EXERCISE OBJECTIVE >> Beginning with the line that has "cup in black", write out each line down to the end of the records below exactly, and include no pictures.

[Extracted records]
==================================================

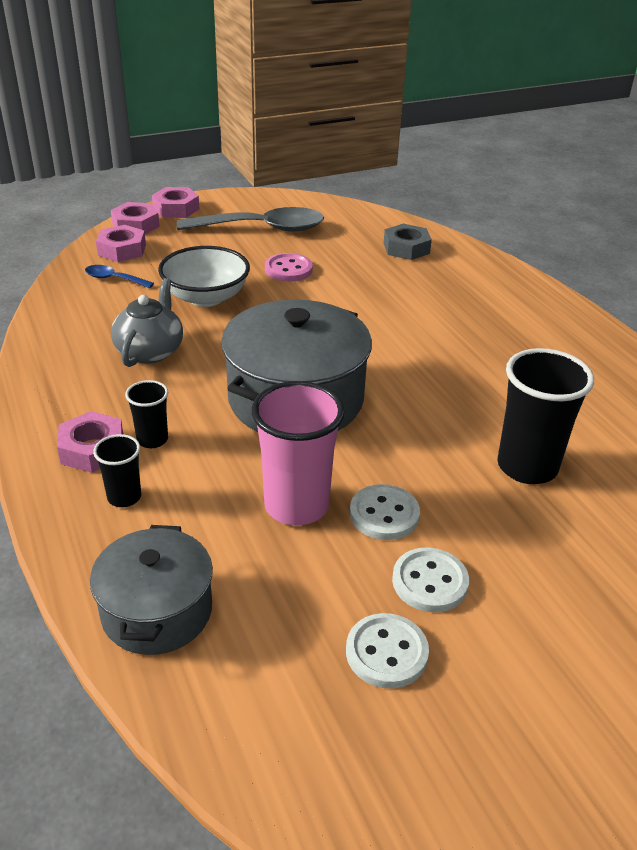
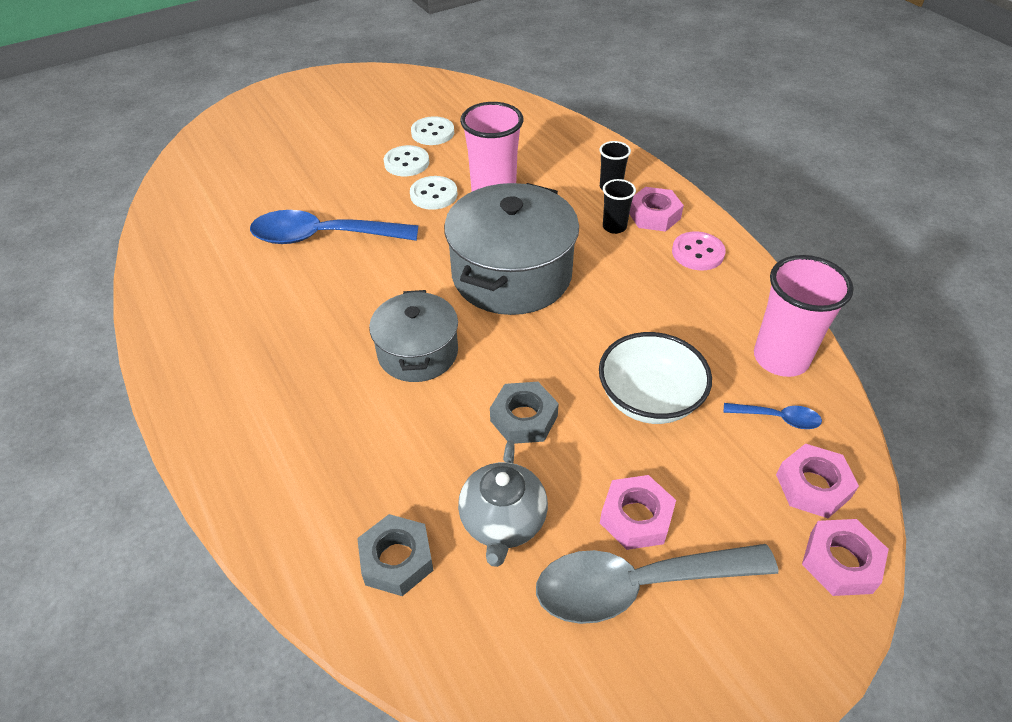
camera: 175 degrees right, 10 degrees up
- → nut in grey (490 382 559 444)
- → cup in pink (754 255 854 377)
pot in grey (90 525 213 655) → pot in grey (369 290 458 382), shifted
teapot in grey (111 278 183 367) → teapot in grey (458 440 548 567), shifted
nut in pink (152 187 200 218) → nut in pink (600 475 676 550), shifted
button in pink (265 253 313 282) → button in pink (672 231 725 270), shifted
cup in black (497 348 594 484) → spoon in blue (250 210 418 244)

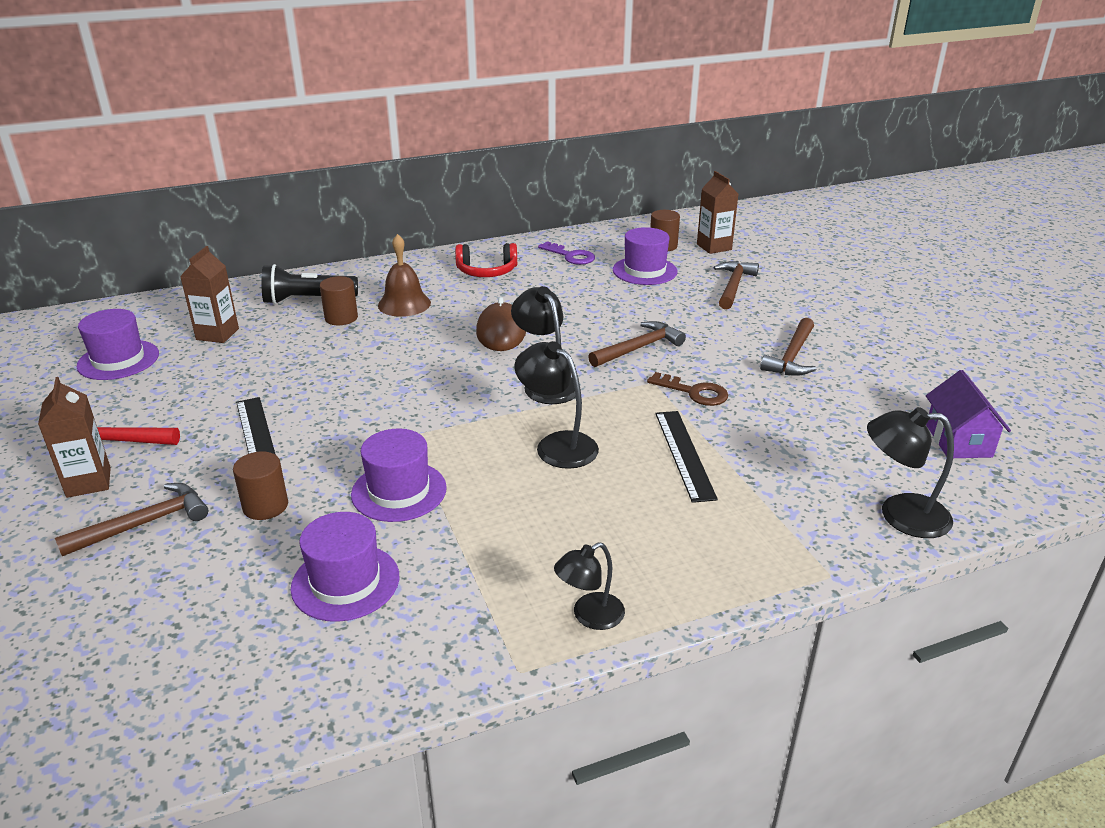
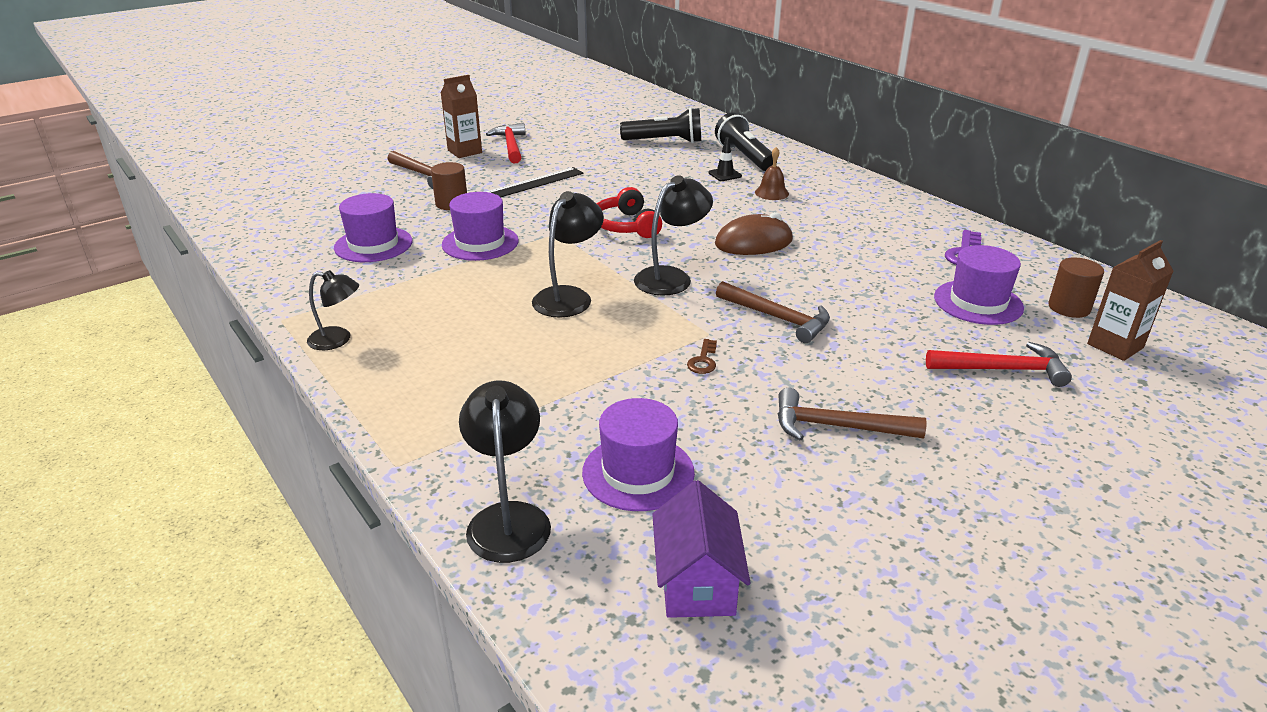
camera: 75 degrees right, 0 degrees up
ruler in black (655 411 718 503) → -
hat in purple (77 309 159 380) → hat in purple (582 398 695 511), shifted
headphones in red (455 243 517 277) → headphones in red (597 187 662 238), shifted
carton in brown (180 246 239 343) → flashlight in black (620 108 701 143)
cylinder in brown (320 276 358 325) → traffic cone in black (708 137 742 181)
hammer in brown (713 261 759 309) → hammer in red (926 342 1072 387)
lamp in black (554 542 625 630) → lamp in black (307 270 359 350), 150 degrees clockwise
house in purple (926 370 1011 458) → house in purple (652 480 751 618), 75 degrees counterclockwise
bell in brown (378 234 431 317) → bell in brown (755 147 789 200), x0.65
key in brown (647 372 728 406) → key in brown (687 339 717 374), x0.63

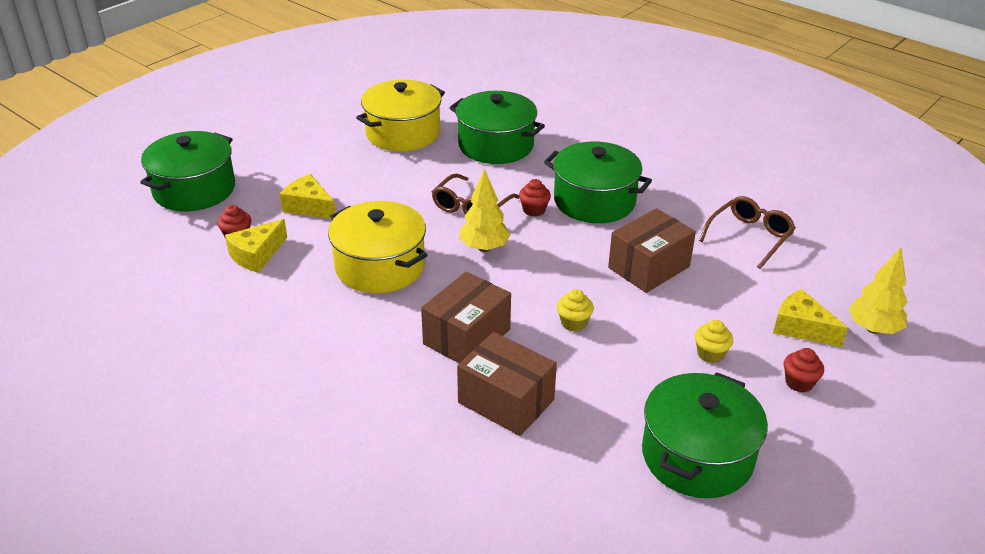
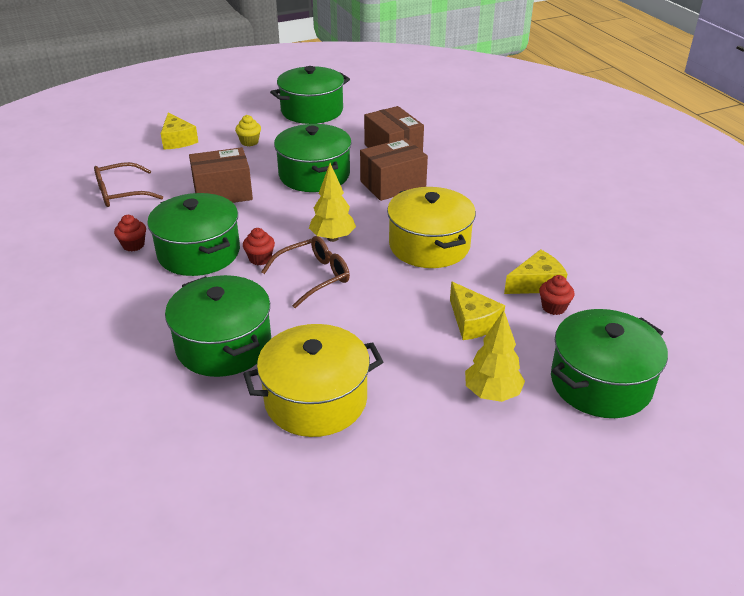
camera: 155 degrees left, 0 degrees up
cupcake in red (784 348 824 393) → cupcake in red (114 215 146 252), shifted
tree in yellow (848 248 907 334) → tree in yellow (465 310 525 402), shifted
cupcake in yellow (557 289 594 332) → pot in green (274 124 351 192)

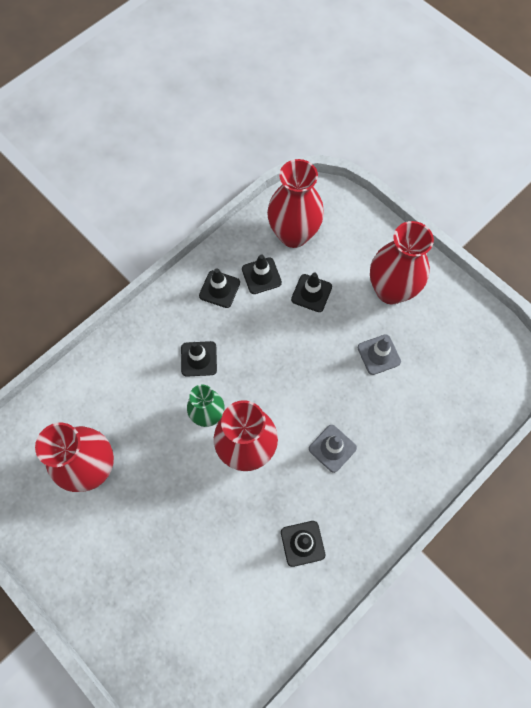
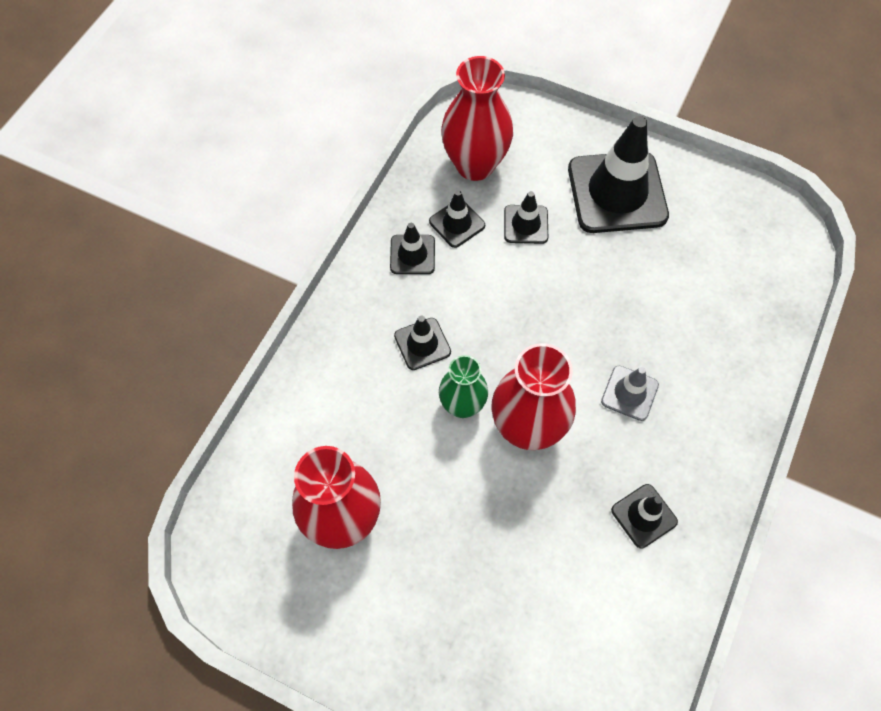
camera: 20 degrees left, 5 degrees down
traffic cone in grey (358 334 401 375) → -
vase in red (370 221 434 305) → traffic cone in black (568 116 669 233)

==================================================

OUTPUT FOR THIS EXERCISE >>
cup in black (497 348 594 484) → spoon in blue (250 210 418 244)

camera: 75 degrees right, 0 degrees up
ruler in black (655 411 718 503) → -
hat in purple (77 309 159 380) → hat in purple (582 398 695 511), shifted
headphones in red (455 243 517 277) → headphones in red (597 187 662 238), shifted
carton in brown (180 246 239 343) → flashlight in black (620 108 701 143)
cylinder in brown (320 276 358 325) → traffic cone in black (708 137 742 181)
hammer in brown (713 261 759 309) → hammer in red (926 342 1072 387)
lamp in black (554 542 625 630) → lamp in black (307 270 359 350), 150 degrees clockwise
house in purple (926 370 1011 458) → house in purple (652 480 751 618), 75 degrees counterclockwise
bell in brown (378 234 431 317) → bell in brown (755 147 789 200), x0.65
key in brown (647 372 728 406) → key in brown (687 339 717 374), x0.63

camera: 155 degrees left, 0 degrees up
cupcake in red (784 348 824 393) → cupcake in red (114 215 146 252), shifted
tree in yellow (848 248 907 334) → tree in yellow (465 310 525 402), shifted
cupcake in yellow (557 289 594 332) → pot in green (274 124 351 192)

camera: 20 degrees left, 5 degrees down
traffic cone in grey (358 334 401 375) → -
vase in red (370 221 434 305) → traffic cone in black (568 116 669 233)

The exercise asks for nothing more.